__Goal of the exercise__. Exact copies of the lines from the one with "(492, 681) = (623, 411): none" through the last line of the entries, and no pictures, make up the answer.

__Extracted records__.
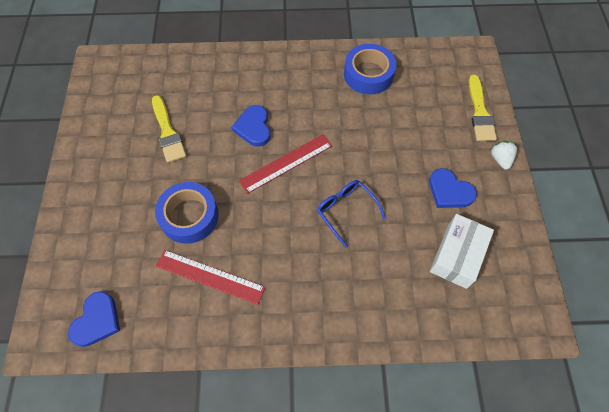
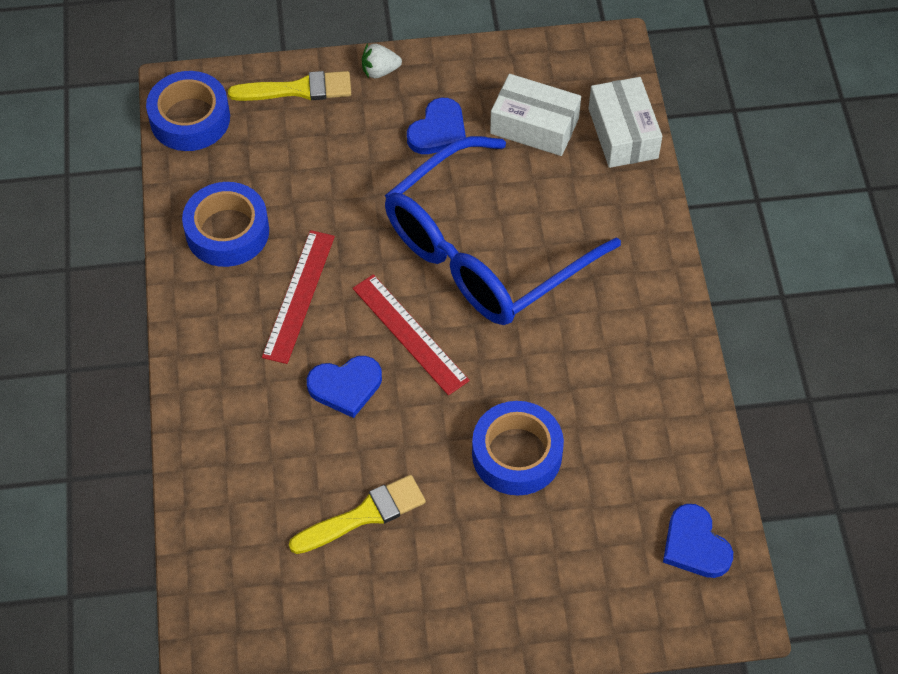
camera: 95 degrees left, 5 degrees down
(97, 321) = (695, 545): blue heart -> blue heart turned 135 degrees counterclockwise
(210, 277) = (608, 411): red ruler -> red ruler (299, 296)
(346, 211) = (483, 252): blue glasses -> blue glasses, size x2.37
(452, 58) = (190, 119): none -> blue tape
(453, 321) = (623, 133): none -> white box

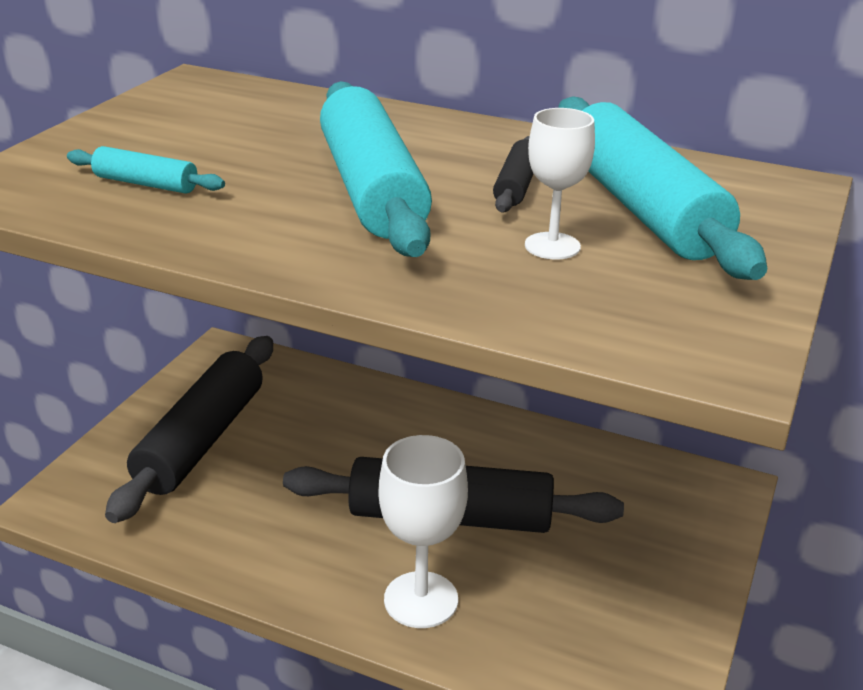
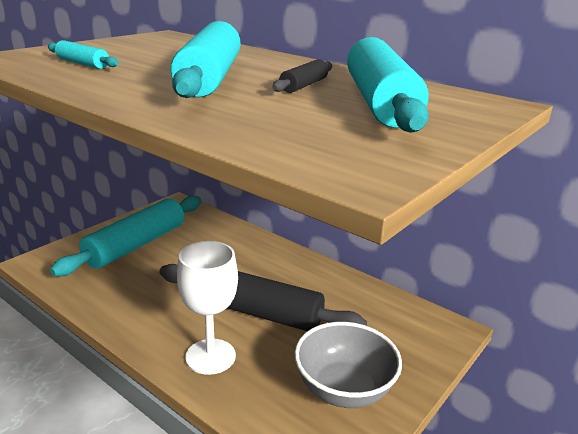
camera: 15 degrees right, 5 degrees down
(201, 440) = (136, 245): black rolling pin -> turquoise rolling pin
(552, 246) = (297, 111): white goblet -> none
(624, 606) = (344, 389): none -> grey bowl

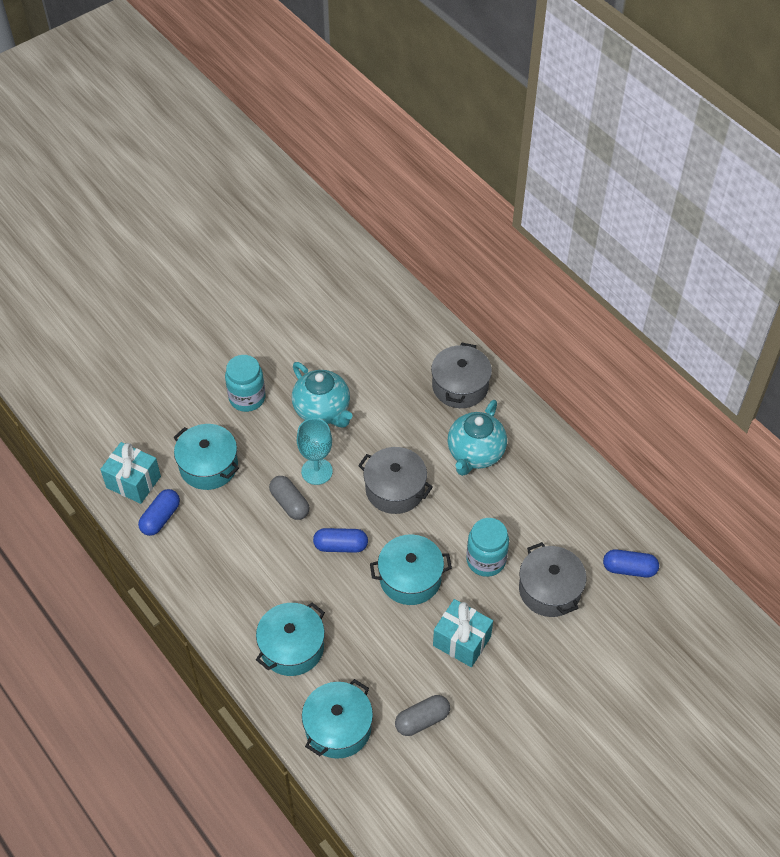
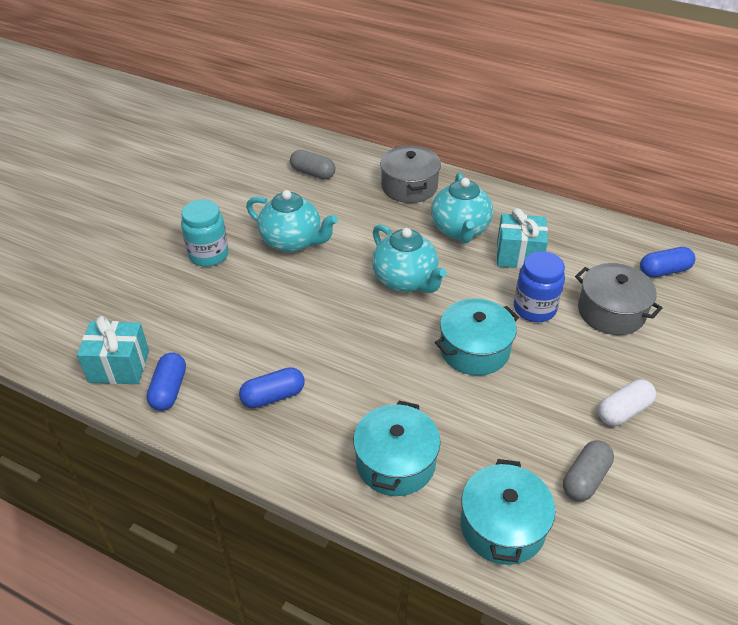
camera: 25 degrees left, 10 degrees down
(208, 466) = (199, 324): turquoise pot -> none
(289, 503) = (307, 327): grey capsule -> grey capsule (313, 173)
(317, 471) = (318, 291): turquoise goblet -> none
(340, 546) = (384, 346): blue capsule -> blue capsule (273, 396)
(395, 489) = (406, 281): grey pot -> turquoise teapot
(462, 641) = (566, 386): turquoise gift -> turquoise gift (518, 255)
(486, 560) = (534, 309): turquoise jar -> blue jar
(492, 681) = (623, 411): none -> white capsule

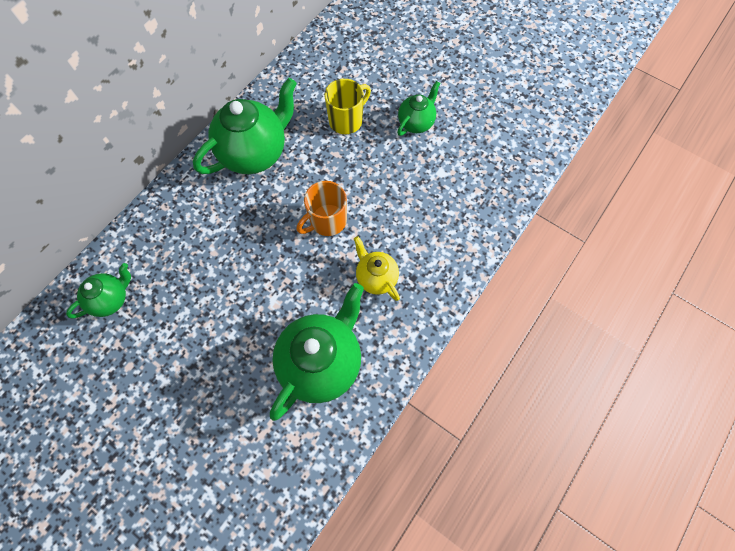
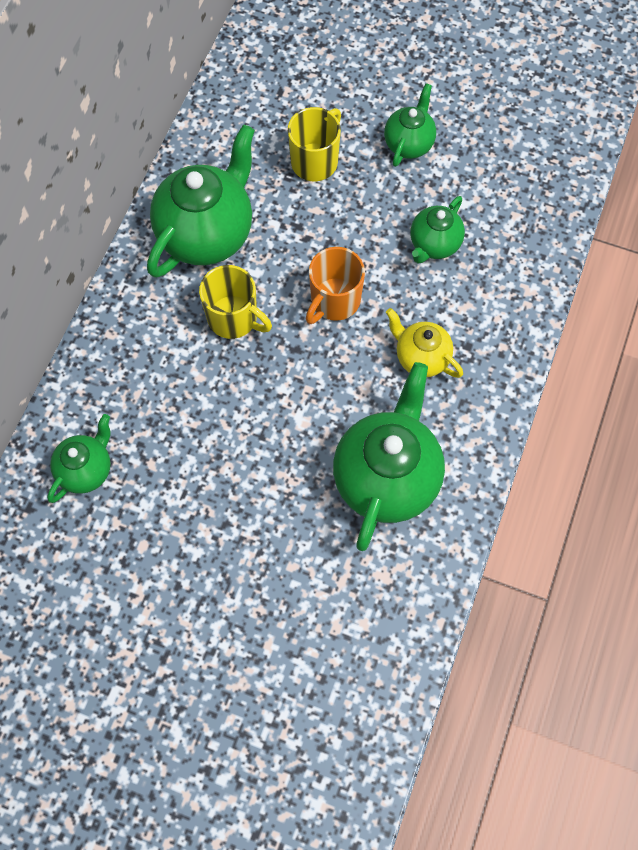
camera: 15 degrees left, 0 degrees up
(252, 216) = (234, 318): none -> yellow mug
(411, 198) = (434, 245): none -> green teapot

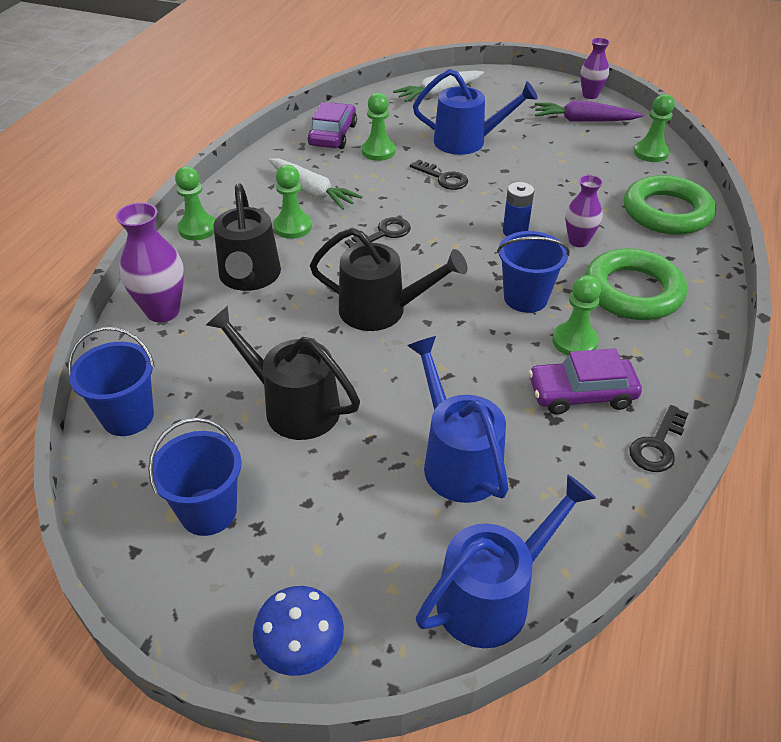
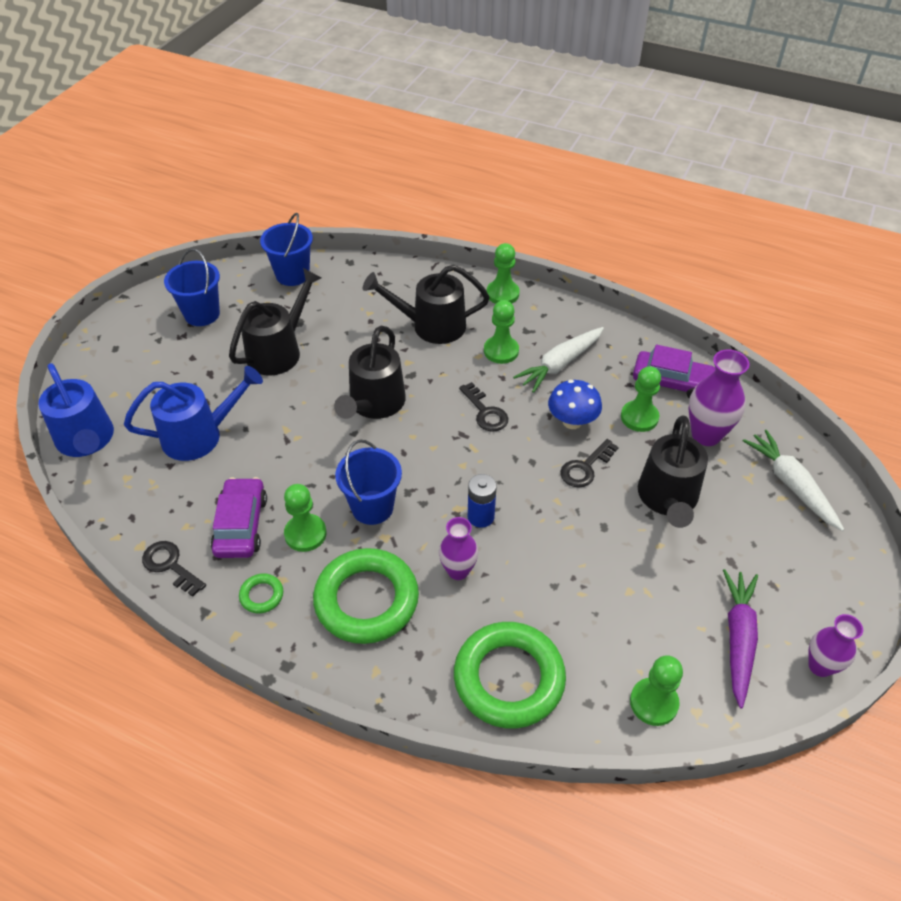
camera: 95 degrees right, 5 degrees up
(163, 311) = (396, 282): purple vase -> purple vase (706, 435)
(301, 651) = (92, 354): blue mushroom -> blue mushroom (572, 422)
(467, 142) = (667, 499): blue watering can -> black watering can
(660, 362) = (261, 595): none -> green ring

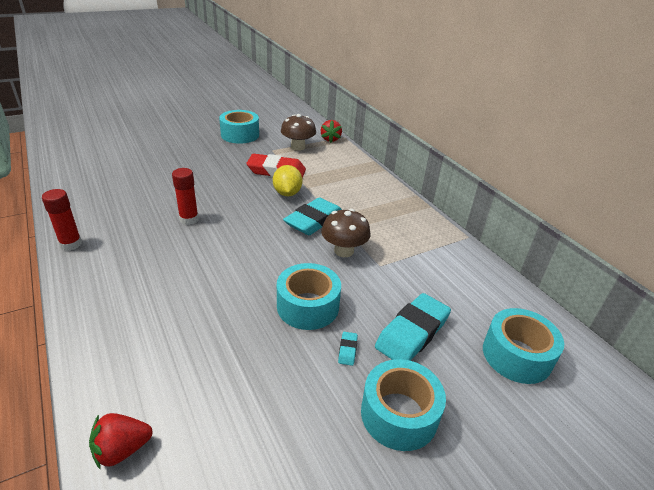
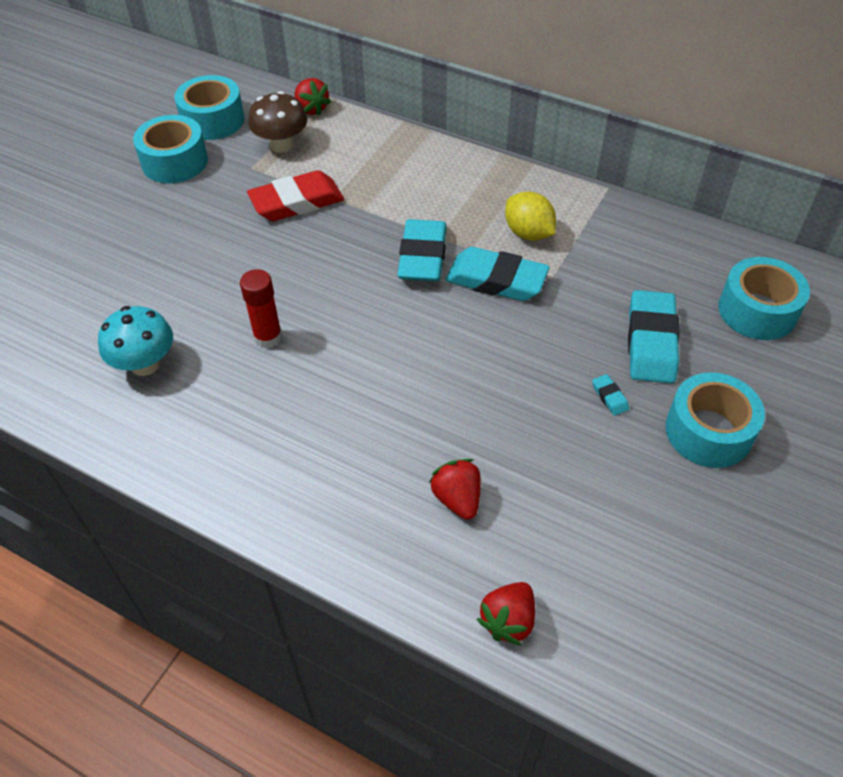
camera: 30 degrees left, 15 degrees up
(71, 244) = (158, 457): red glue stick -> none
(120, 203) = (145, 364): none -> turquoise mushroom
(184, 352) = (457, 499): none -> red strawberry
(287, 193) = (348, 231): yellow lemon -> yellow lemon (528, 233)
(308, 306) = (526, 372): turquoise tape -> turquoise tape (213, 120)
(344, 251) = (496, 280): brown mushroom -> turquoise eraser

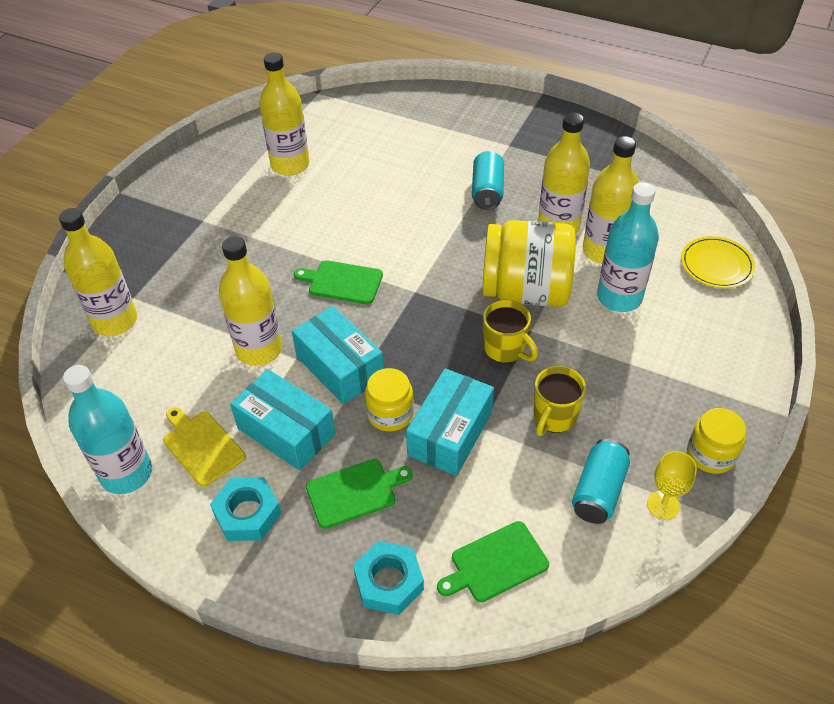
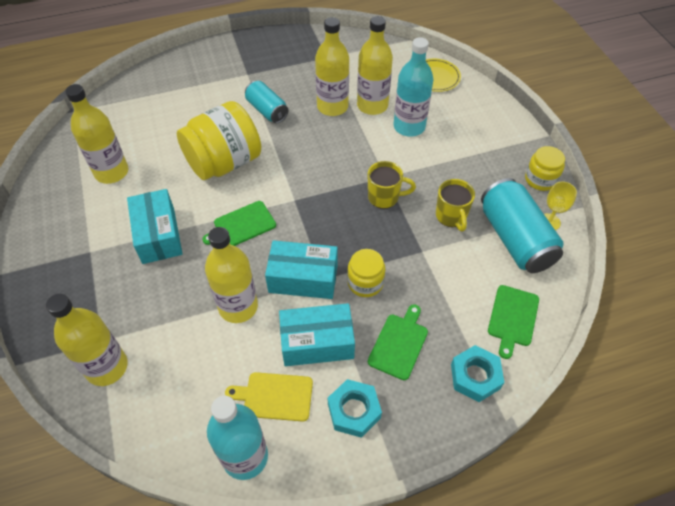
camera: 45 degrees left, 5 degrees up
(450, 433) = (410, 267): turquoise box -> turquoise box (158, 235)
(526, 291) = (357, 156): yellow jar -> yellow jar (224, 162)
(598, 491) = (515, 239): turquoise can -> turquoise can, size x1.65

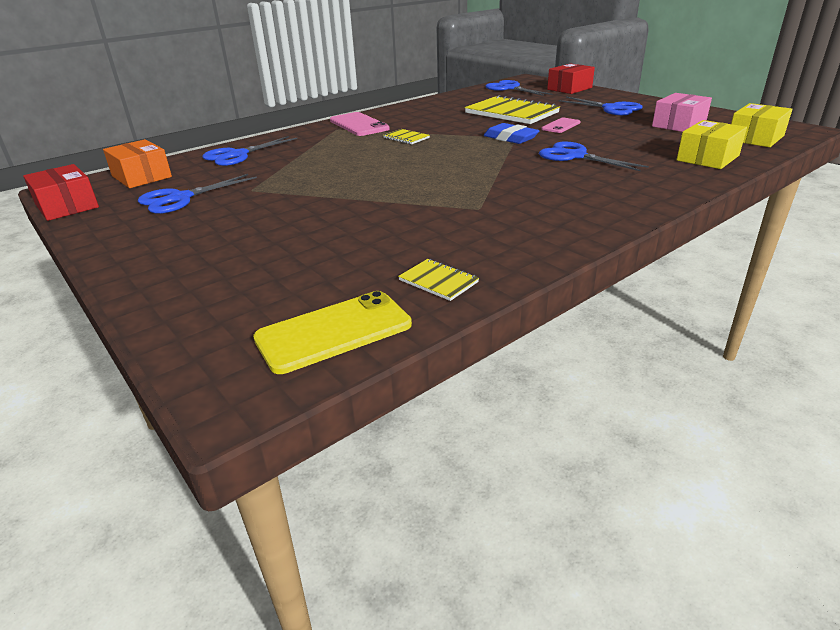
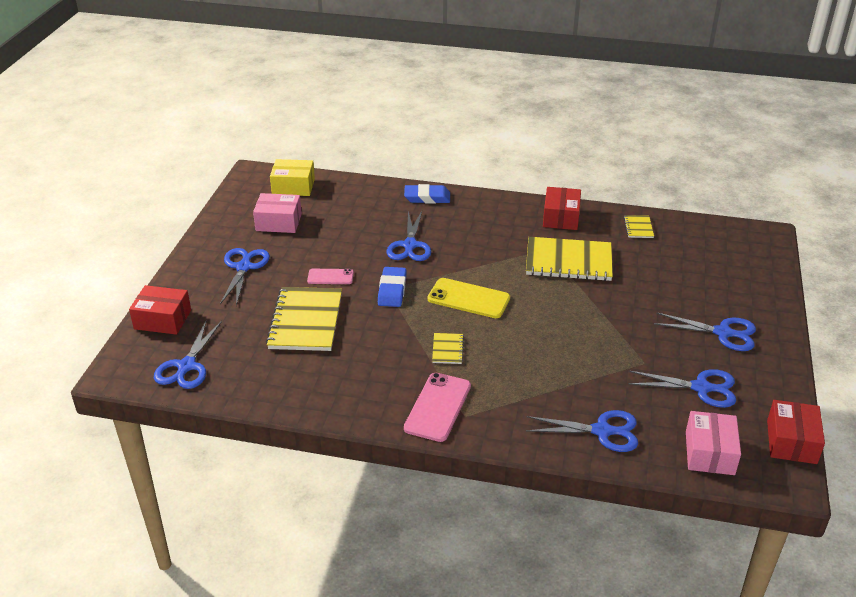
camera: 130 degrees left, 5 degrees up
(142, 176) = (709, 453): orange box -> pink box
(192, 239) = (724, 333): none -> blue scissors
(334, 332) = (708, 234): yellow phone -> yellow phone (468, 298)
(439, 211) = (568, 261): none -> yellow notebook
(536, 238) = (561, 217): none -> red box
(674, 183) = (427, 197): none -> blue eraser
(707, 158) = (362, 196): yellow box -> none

__Solved exercise__.
(492, 681) = (623, 411): none -> white capsule

camera: 15 degrees left, 0 degrees up
(252, 216) = (234, 318): none -> yellow mug
(411, 198) = (434, 245): none -> green teapot

camera: 95 degrees right, 5 degrees up
(163, 311) = (396, 282): purple vase -> purple vase (706, 435)
(301, 651) = (92, 354): blue mushroom -> blue mushroom (572, 422)
(467, 142) = (667, 499): blue watering can -> black watering can
(660, 362) = (261, 595): none -> green ring

camera: 30 degrees left, 15 degrees up
(71, 244) = (158, 457): red glue stick -> none
(120, 203) = (145, 364): none -> turquoise mushroom
(184, 352) = (457, 499): none -> red strawberry
(287, 193) = (348, 231): yellow lemon -> yellow lemon (528, 233)
(308, 306) = (526, 372): turquoise tape -> turquoise tape (213, 120)
(344, 251) = (496, 280): brown mushroom -> turquoise eraser

camera: 45 degrees left, 5 degrees up
(450, 433) = (410, 267): turquoise box -> turquoise box (158, 235)
(526, 291) = (357, 156): yellow jar -> yellow jar (224, 162)
(598, 491) = (515, 239): turquoise can -> turquoise can, size x1.65

camera: 130 degrees left, 5 degrees up
(142, 176) = (709, 453): orange box -> pink box
(192, 239) = (724, 333): none -> blue scissors
(334, 332) = (708, 234): yellow phone -> yellow phone (468, 298)
(439, 211) = (568, 261): none -> yellow notebook
(536, 238) = (561, 217): none -> red box
(674, 183) = (427, 197): none -> blue eraser
(707, 158) = (362, 196): yellow box -> none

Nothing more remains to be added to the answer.